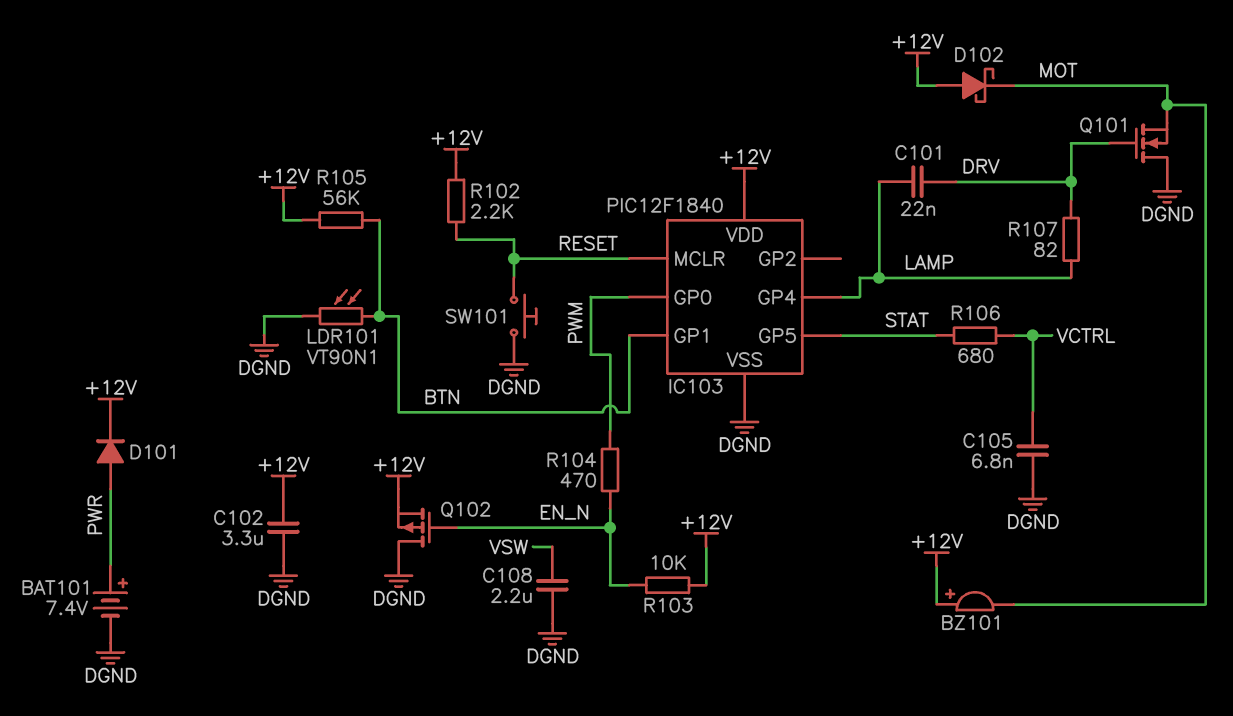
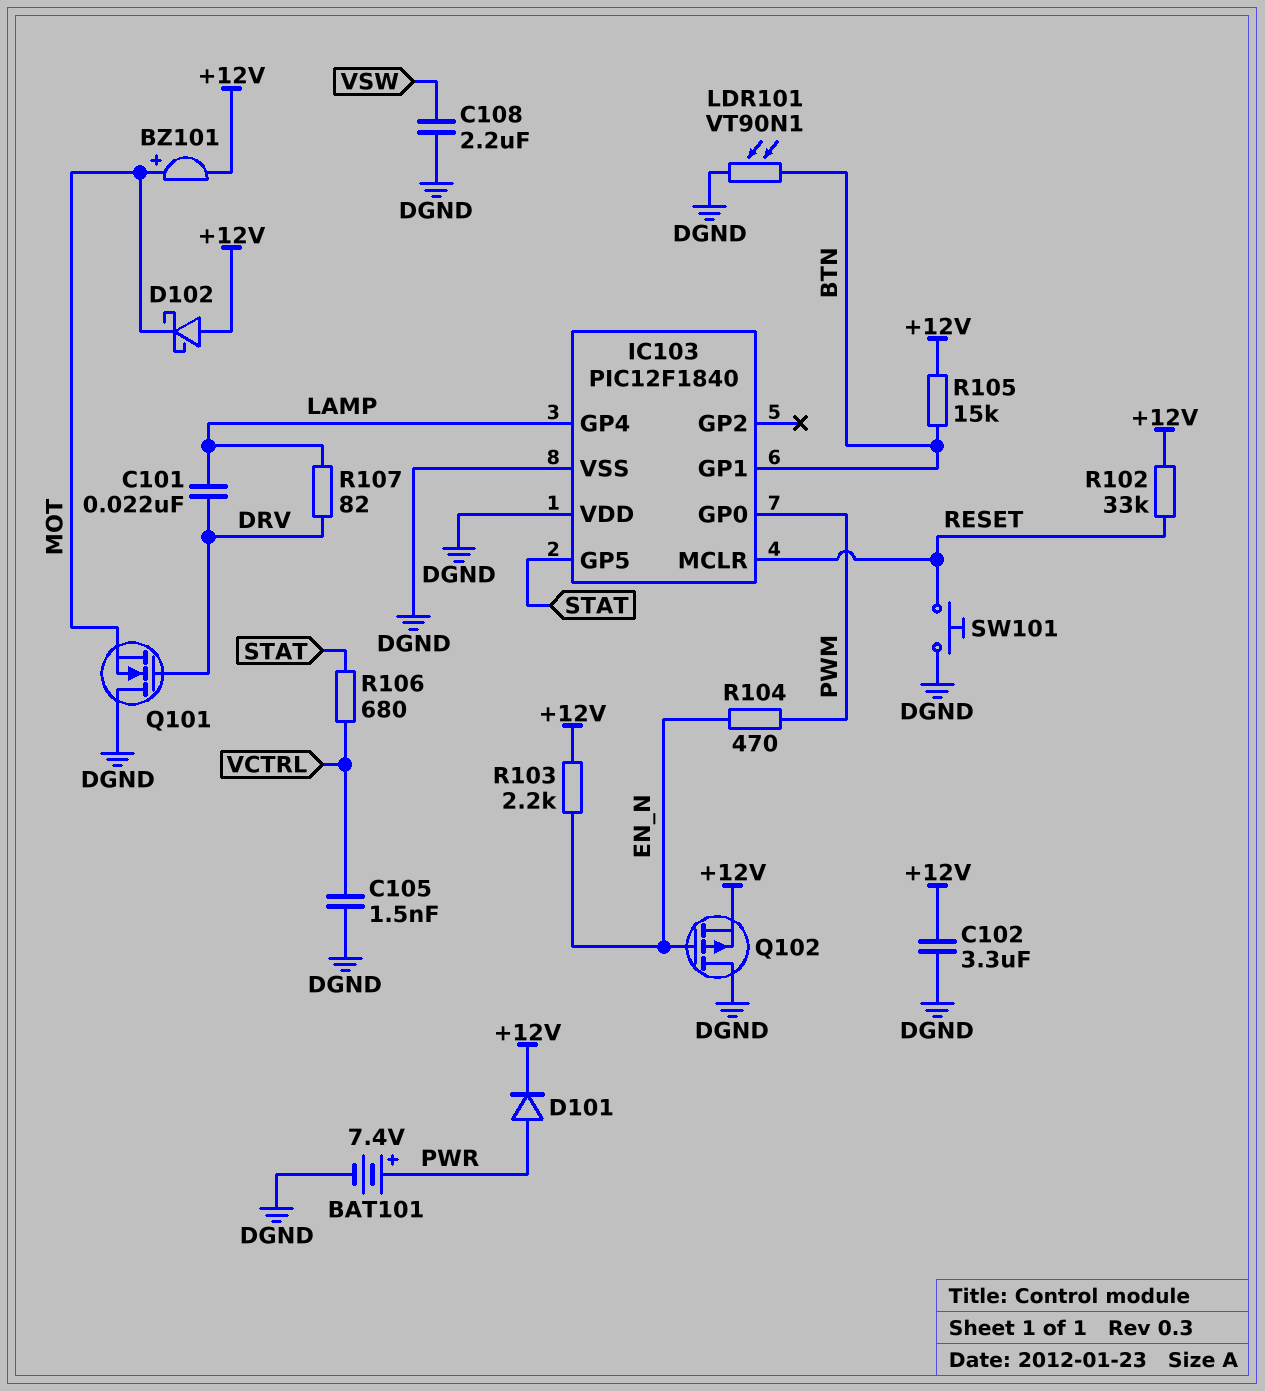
BZ101: buzzer (plus +12V, minus MOT) -> buzzer (plus MOT, minus +12V)
C105: 6.8nF (DGND, VCTRL) -> 1.5nF (DGND, VCTRL)
IC103 pin VDD: +12V -> DGND
R102: 2.2k (+12V, RESET) -> 33k (+12V, RESET)
R103: 10k (+12V, EN_N) -> 2.2k (+12V, EN_N)
R105: 56k (+12V, BTN) -> 15k (+12V, BTN)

# # # #

▶ **TASK STATEMENT**:
Reproduce the lines from the one with "R103: 10k (+12V, EN_N) -> 2.2k (+12V, EN_N)" to the end of the data exactly, leaving out every earlier line.

▶ **FINISHED EXERCISE**:
R103: 10k (+12V, EN_N) -> 2.2k (+12V, EN_N)
R105: 56k (+12V, BTN) -> 15k (+12V, BTN)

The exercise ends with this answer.